▶ **Problem statement**:
Every line below between the line holding "brown bell [432,154,474,211]" and the line holding "white egg [502,175,543,210]", inclusive, should be repeated exactly, and all other lines omitted.

[Scene edit records]
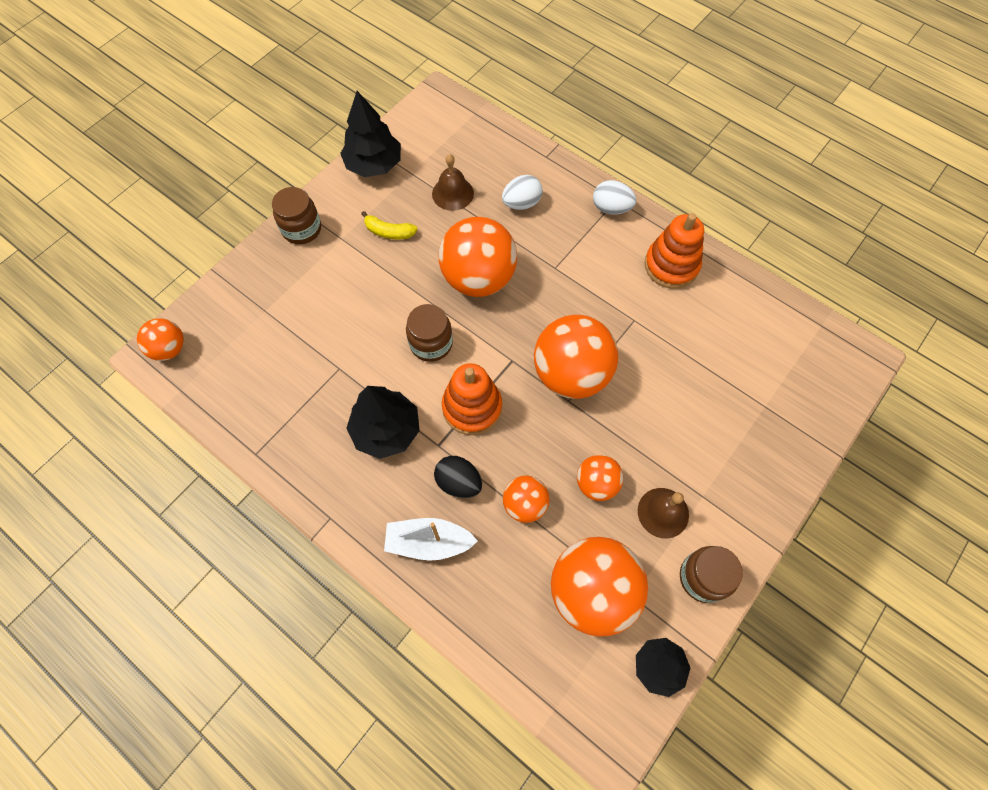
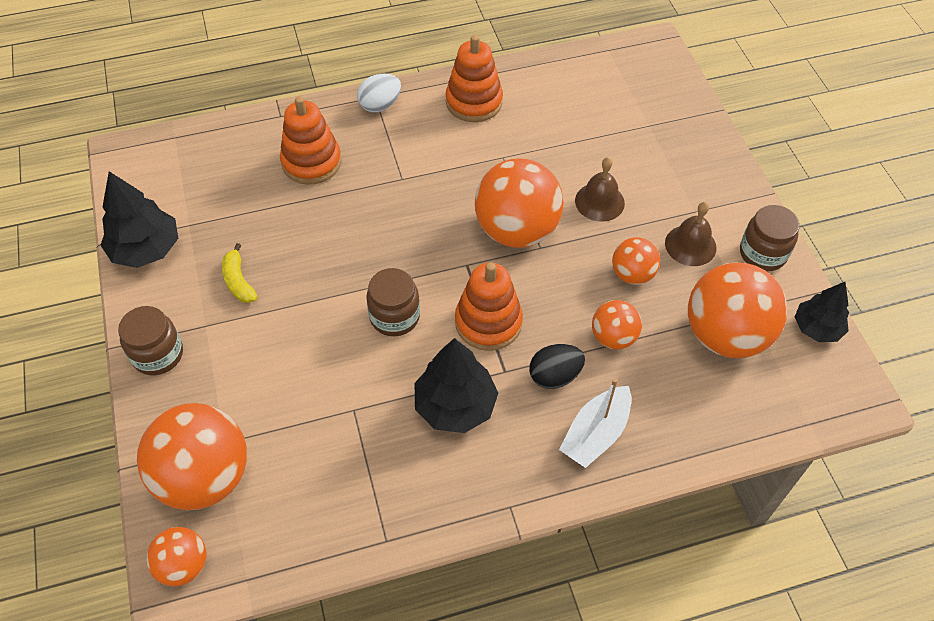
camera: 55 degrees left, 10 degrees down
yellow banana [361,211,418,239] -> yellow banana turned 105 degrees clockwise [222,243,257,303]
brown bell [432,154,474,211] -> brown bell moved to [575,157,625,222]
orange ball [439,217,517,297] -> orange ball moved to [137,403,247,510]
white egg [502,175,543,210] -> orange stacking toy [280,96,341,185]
--
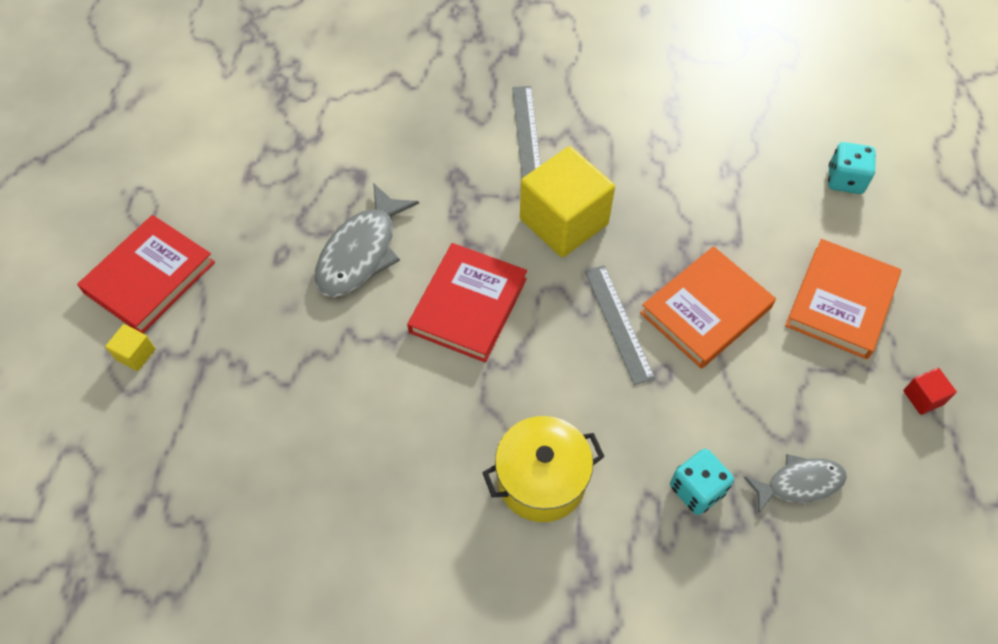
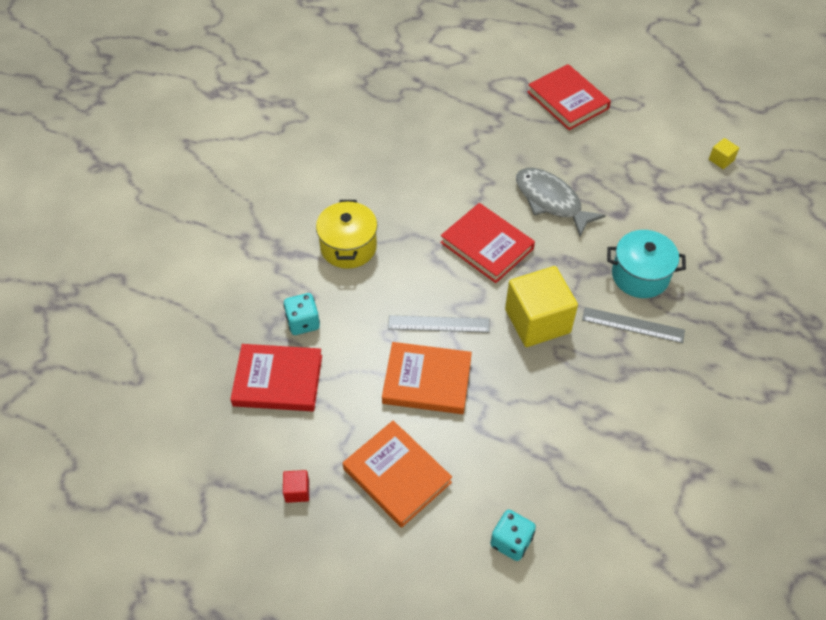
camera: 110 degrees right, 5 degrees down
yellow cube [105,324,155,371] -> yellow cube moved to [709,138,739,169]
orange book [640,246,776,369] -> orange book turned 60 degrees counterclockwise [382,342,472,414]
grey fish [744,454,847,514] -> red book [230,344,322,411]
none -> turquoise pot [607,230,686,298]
* * *
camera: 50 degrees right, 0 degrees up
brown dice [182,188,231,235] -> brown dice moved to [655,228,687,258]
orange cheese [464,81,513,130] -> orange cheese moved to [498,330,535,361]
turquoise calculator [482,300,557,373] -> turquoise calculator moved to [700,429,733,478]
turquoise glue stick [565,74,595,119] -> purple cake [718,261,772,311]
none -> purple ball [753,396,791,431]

▶ **Answer to this problem**:
brown bell [432,154,474,211] -> brown bell moved to [575,157,625,222]
orange ball [439,217,517,297] -> orange ball moved to [137,403,247,510]
white egg [502,175,543,210] -> orange stacking toy [280,96,341,185]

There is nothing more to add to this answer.